• **What you should do**: Please restate the records that follow word for word, omitting any images.

[Spatial reasoning data]

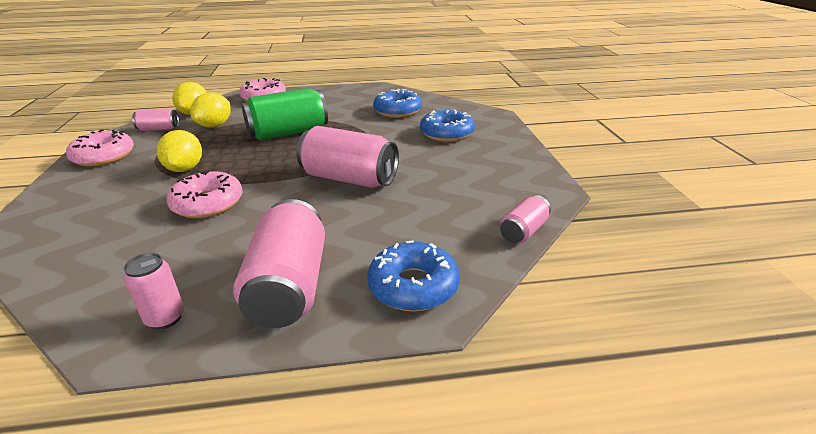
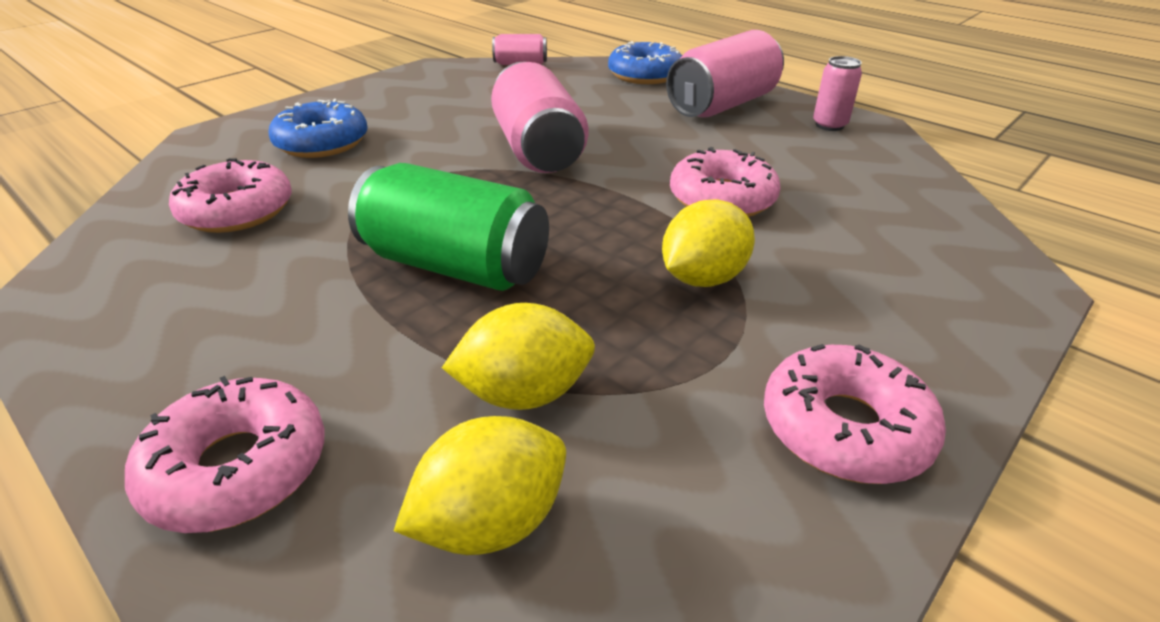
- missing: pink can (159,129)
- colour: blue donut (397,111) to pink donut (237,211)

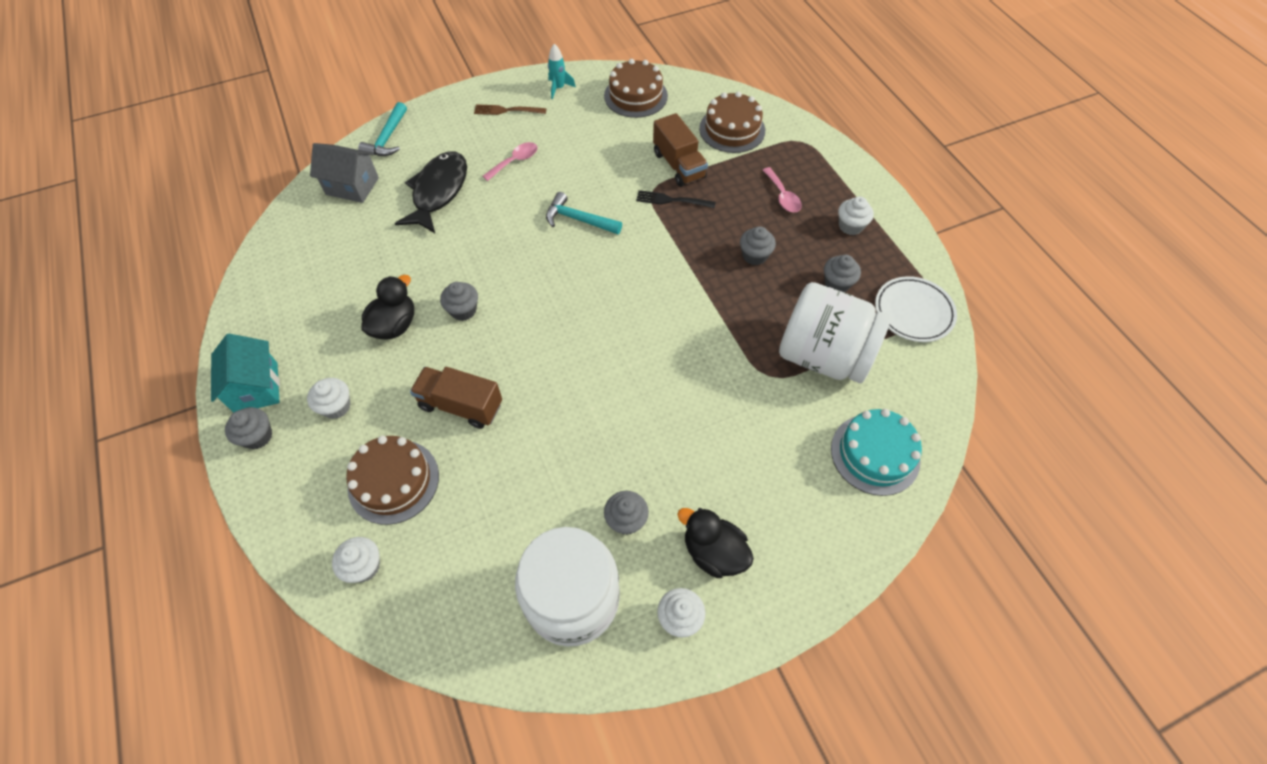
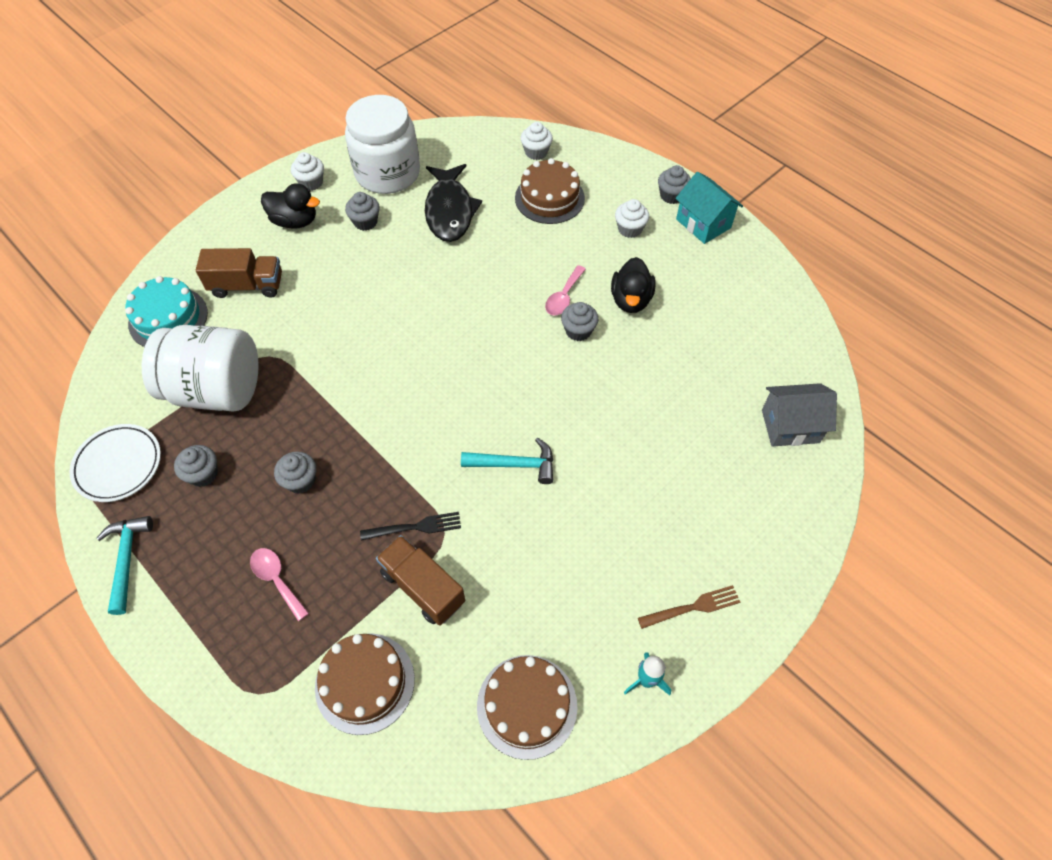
- relocated: turquoise hammer (387,138) to (127,559)
- relocated: black fish (438,192) to (450,211)
- relocated: brown truck (461,405) to (247,285)
- relocated: pink spoon (515,161) to (563,297)
- missing: white cupcake (850,226)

• **Exercise output**:
- missing: pink can (159,129)
- colour: blue donut (397,111) to pink donut (237,211)

- relocated: turquoise hammer (387,138) to (127,559)
- relocated: black fish (438,192) to (450,211)
- relocated: brown truck (461,405) to (247,285)
- relocated: pink spoon (515,161) to (563,297)
- missing: white cupcake (850,226)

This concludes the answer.